[[ ENTRIES SUPPLIED open ]]

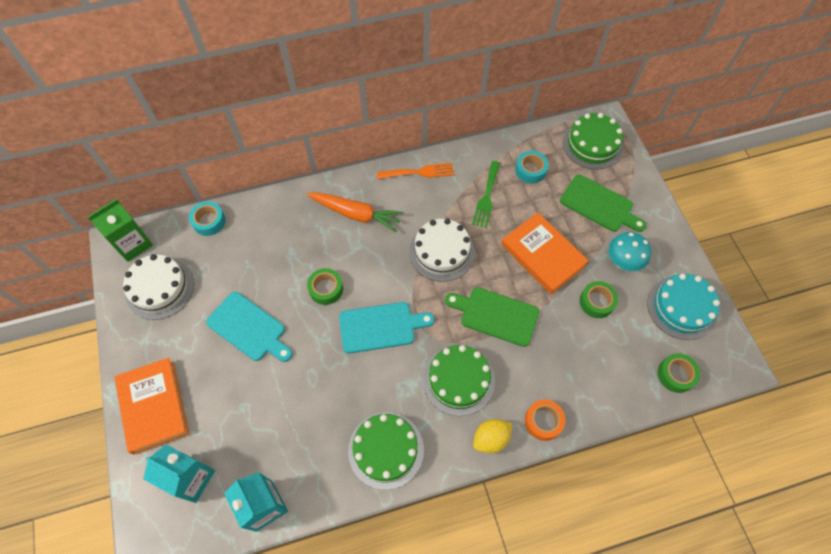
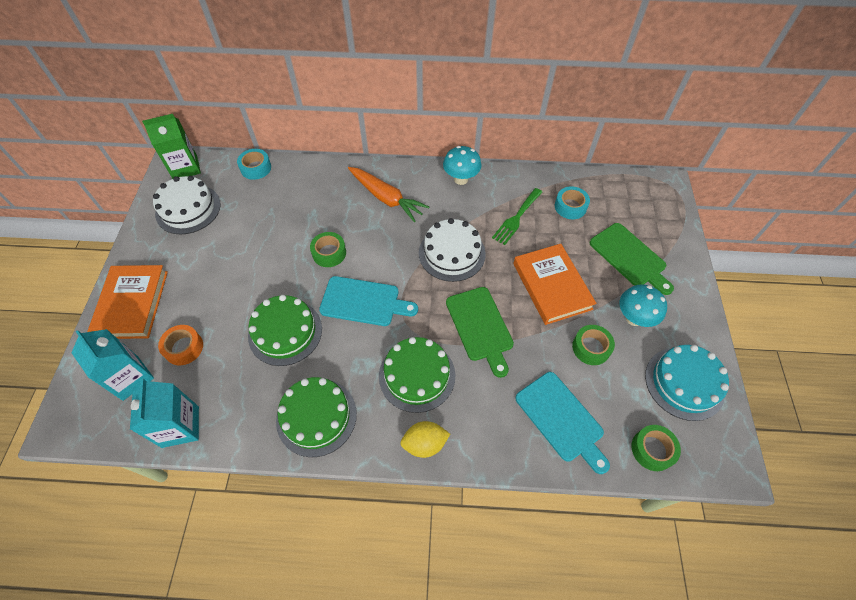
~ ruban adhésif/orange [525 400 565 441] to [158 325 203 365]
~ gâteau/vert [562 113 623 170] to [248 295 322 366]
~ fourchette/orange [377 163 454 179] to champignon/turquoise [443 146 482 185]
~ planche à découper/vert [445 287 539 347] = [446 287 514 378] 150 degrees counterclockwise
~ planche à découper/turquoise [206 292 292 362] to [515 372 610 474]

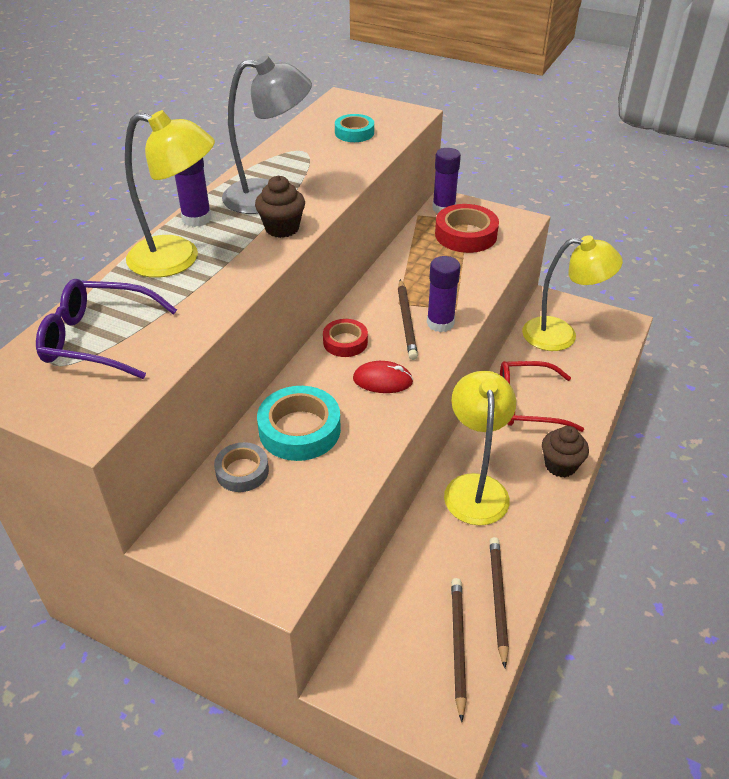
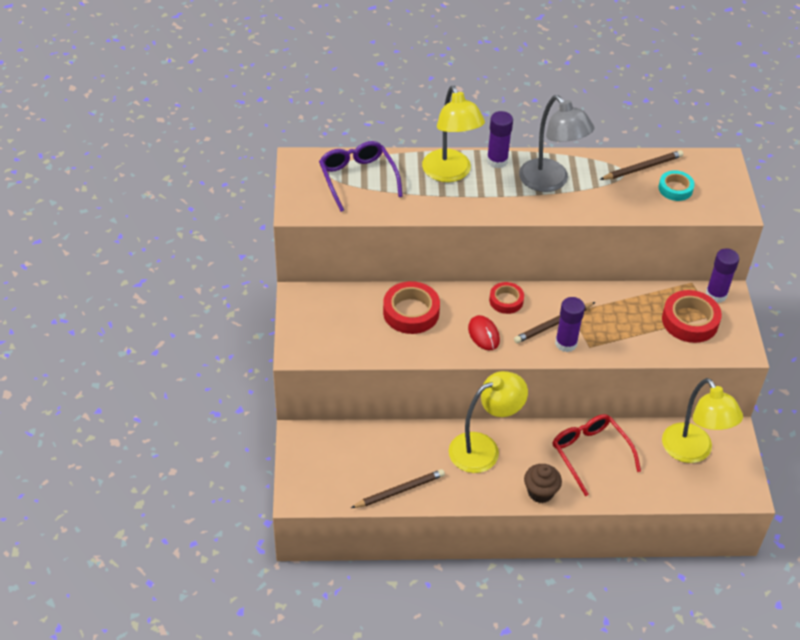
~ ruban adhésif/turquoise [257 386 341 461] to ruban adhésif/rouge [383 281 440 334]
~ crayon/marron [451 578 467 722] to [600 150 683 180]
- ruban adhésif/gris [214 442 269 492]
- muffin/marron [255 176 305 238]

[[ ENTRIES SUPPLIED closed ]]

[EXERCISE REQUIREMENTS] Could you write out, exactly, each line of the data above from the one containing "281 440 334]" through the last, including both?

[YOUR SOLUTION]
~ ruban adhésif/turquoise [257 386 341 461] to ruban adhésif/rouge [383 281 440 334]
~ crayon/marron [451 578 467 722] to [600 150 683 180]
- ruban adhésif/gris [214 442 269 492]
- muffin/marron [255 176 305 238]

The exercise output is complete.